:: Given entries ::

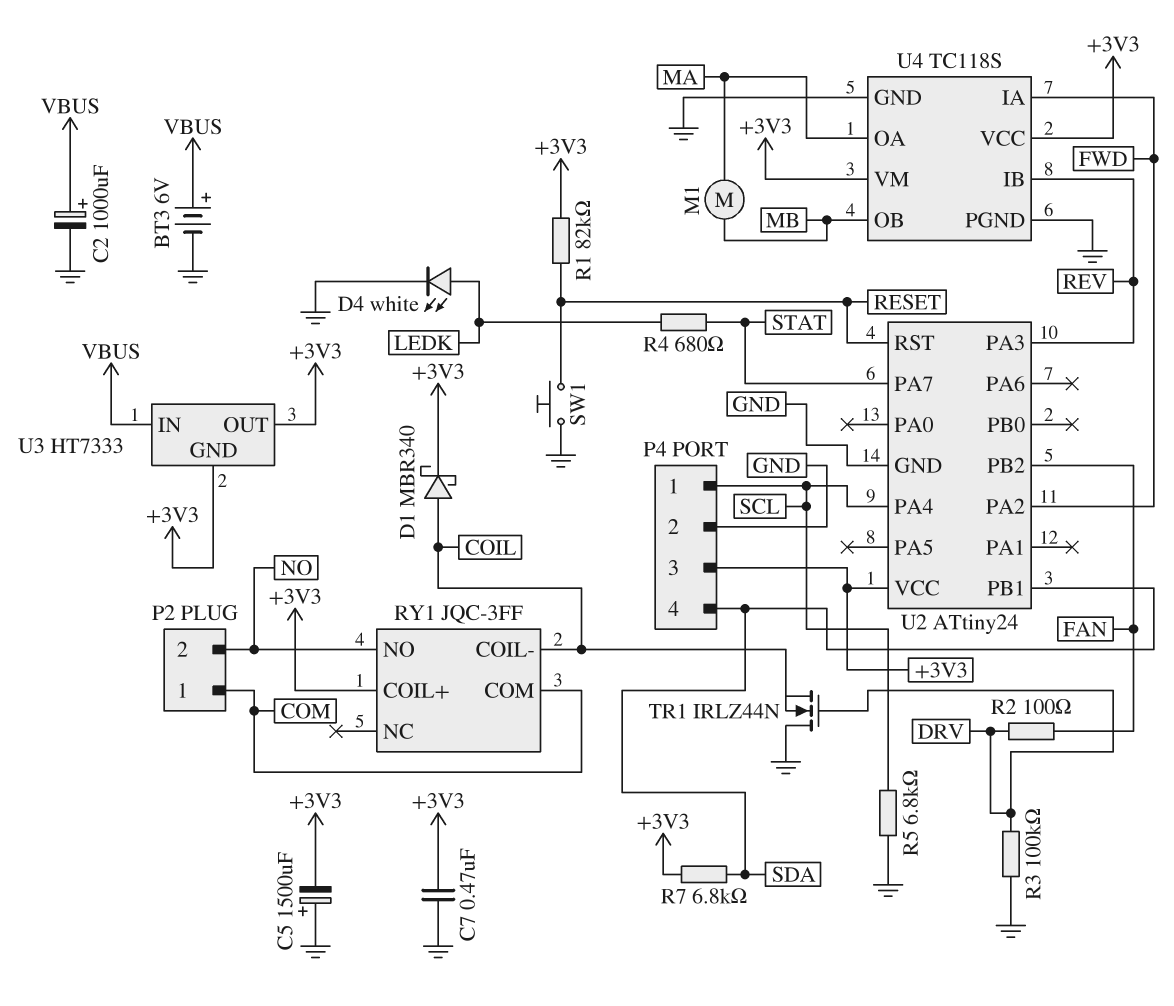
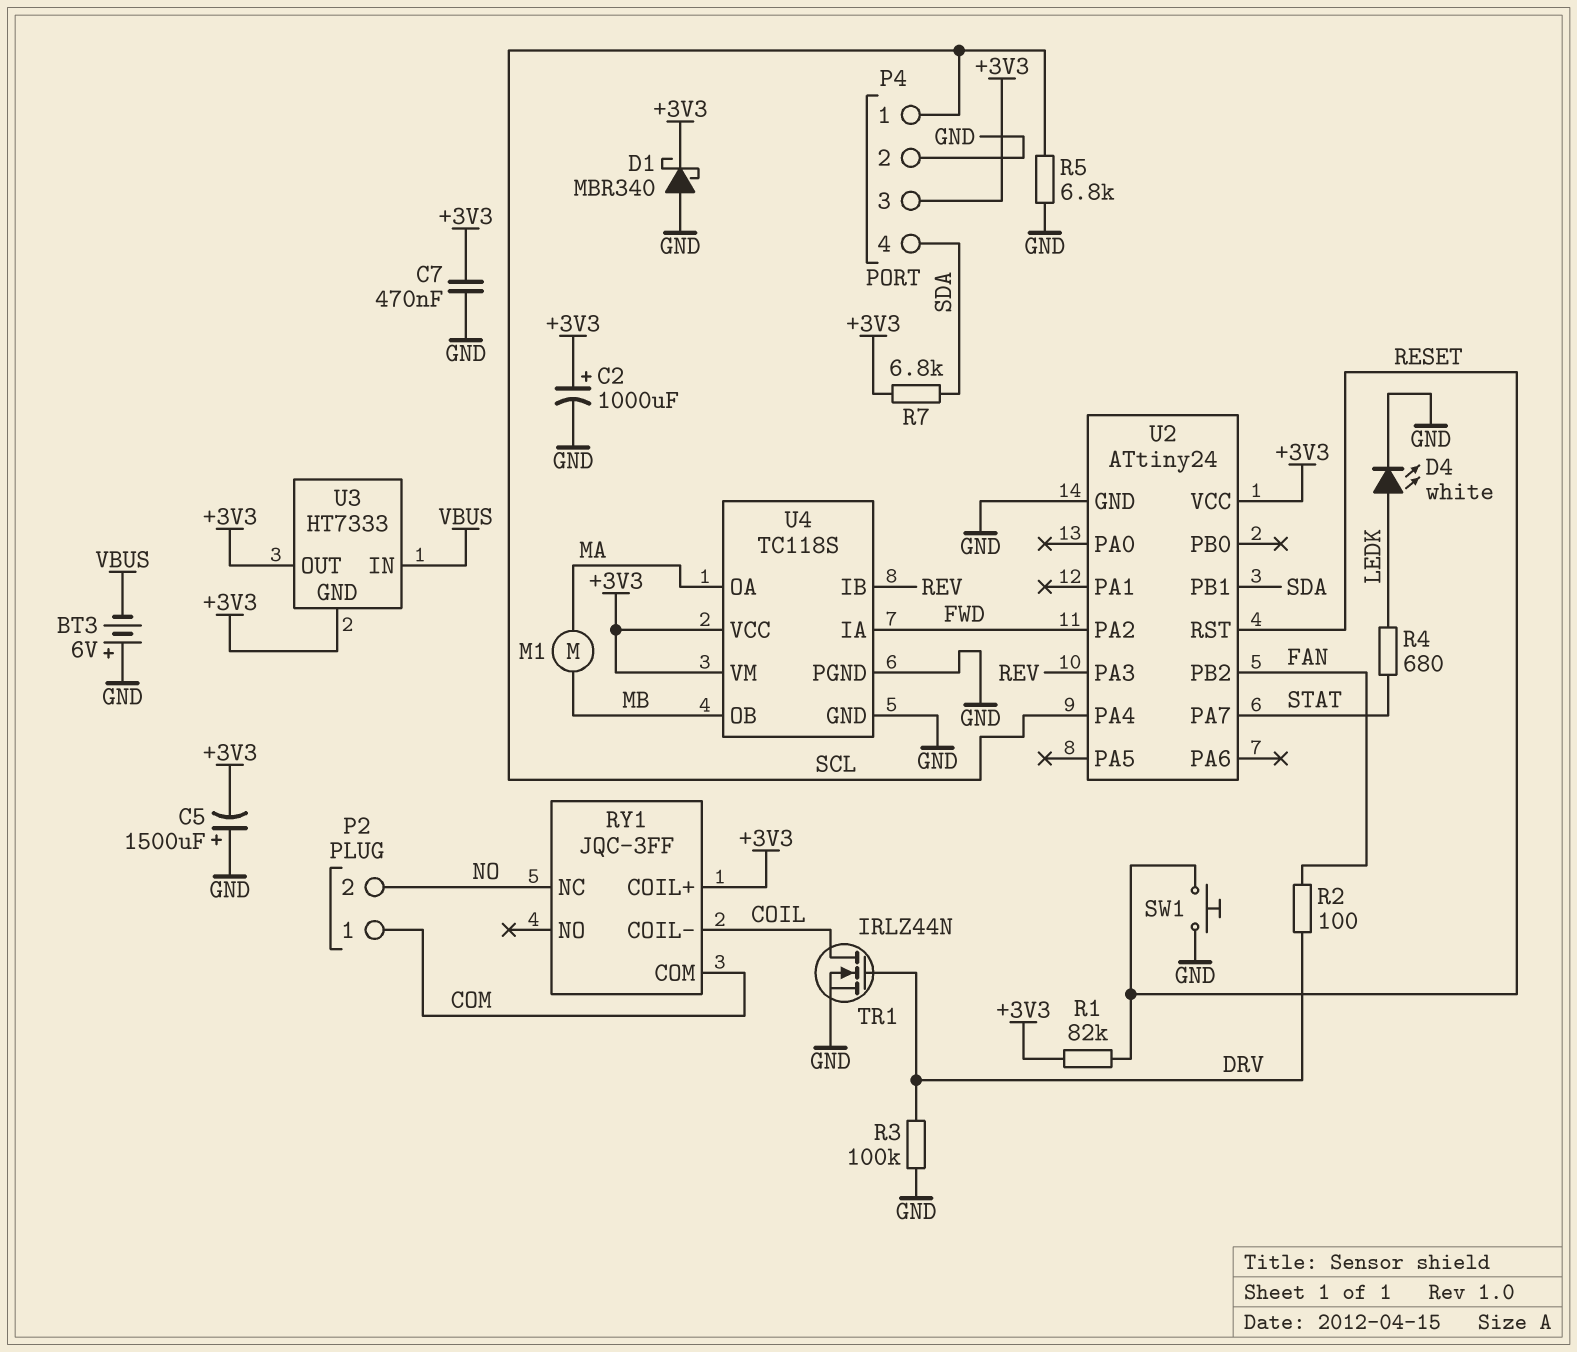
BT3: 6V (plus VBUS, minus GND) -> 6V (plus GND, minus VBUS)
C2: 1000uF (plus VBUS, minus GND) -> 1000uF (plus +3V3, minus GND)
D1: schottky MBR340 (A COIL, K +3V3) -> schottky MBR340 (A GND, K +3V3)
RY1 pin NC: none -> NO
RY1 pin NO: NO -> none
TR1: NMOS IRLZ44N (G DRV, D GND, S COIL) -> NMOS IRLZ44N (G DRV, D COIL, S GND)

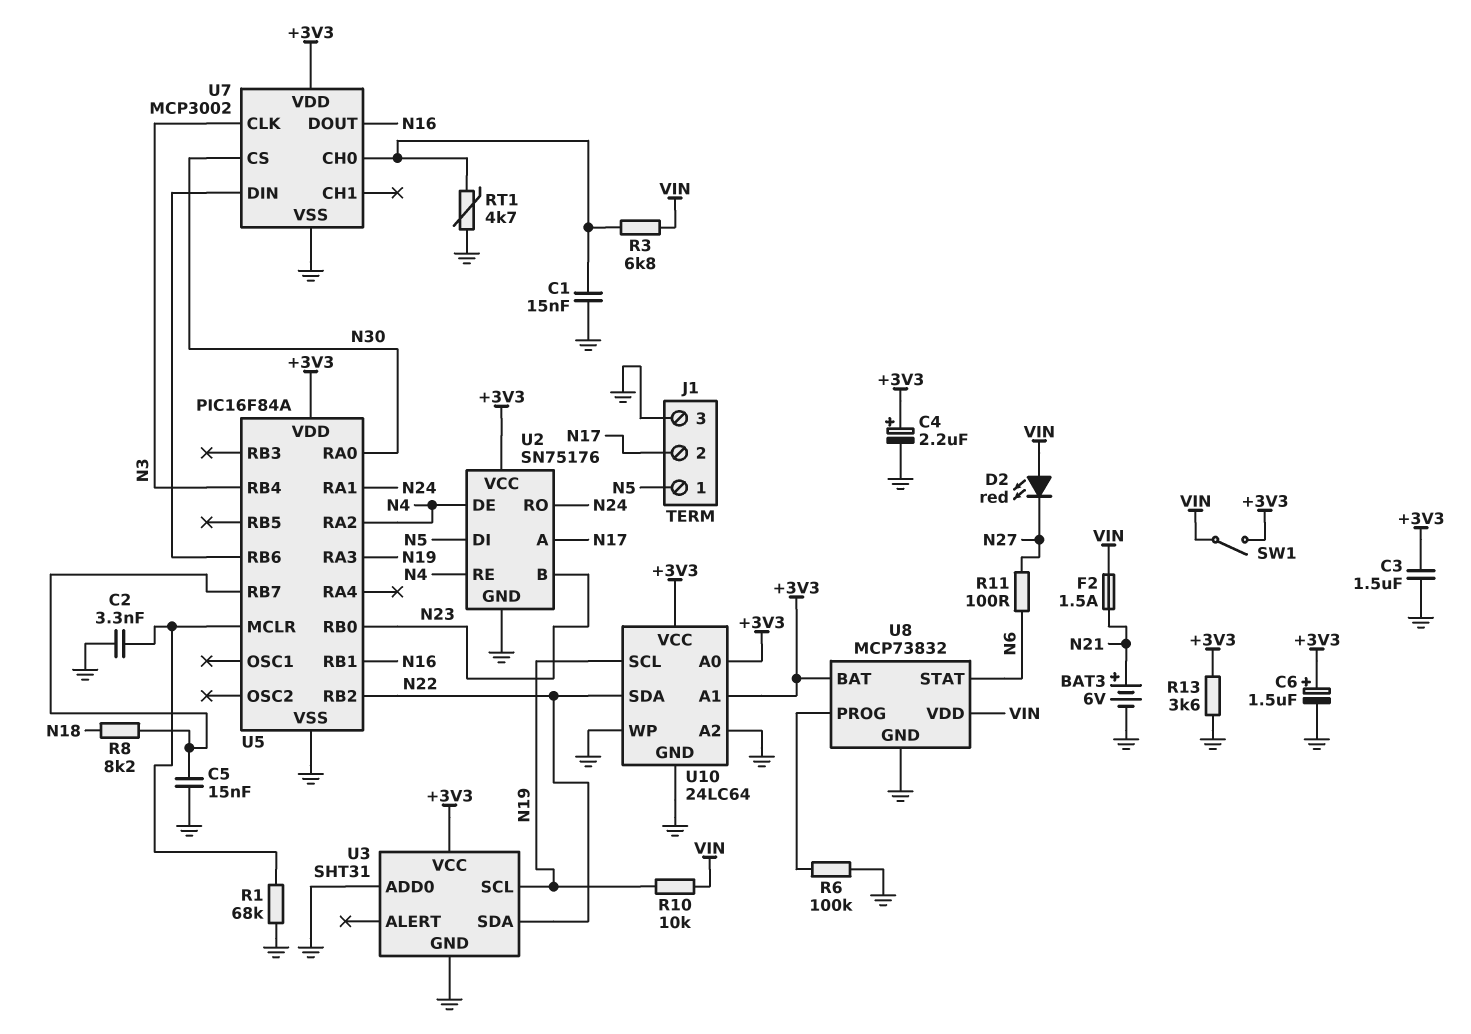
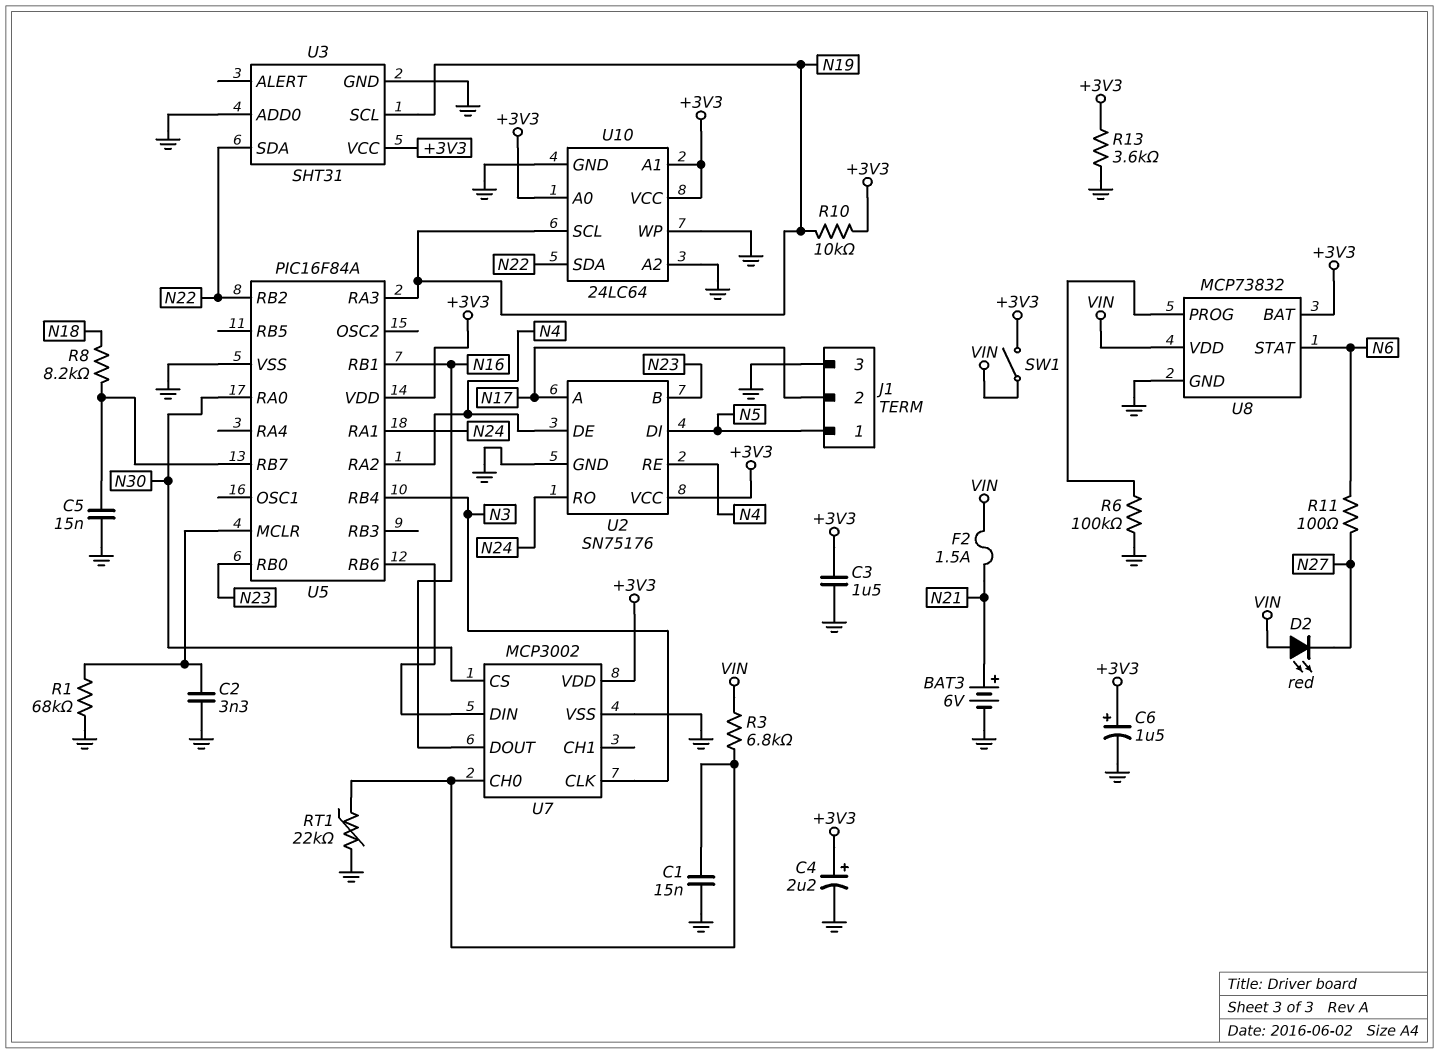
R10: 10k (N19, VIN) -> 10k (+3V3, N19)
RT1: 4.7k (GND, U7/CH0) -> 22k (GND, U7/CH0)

:::

Directions: Above are entries; state the number of lines among them that contain "VBUS", and nothing else.

Response to this exercise: 2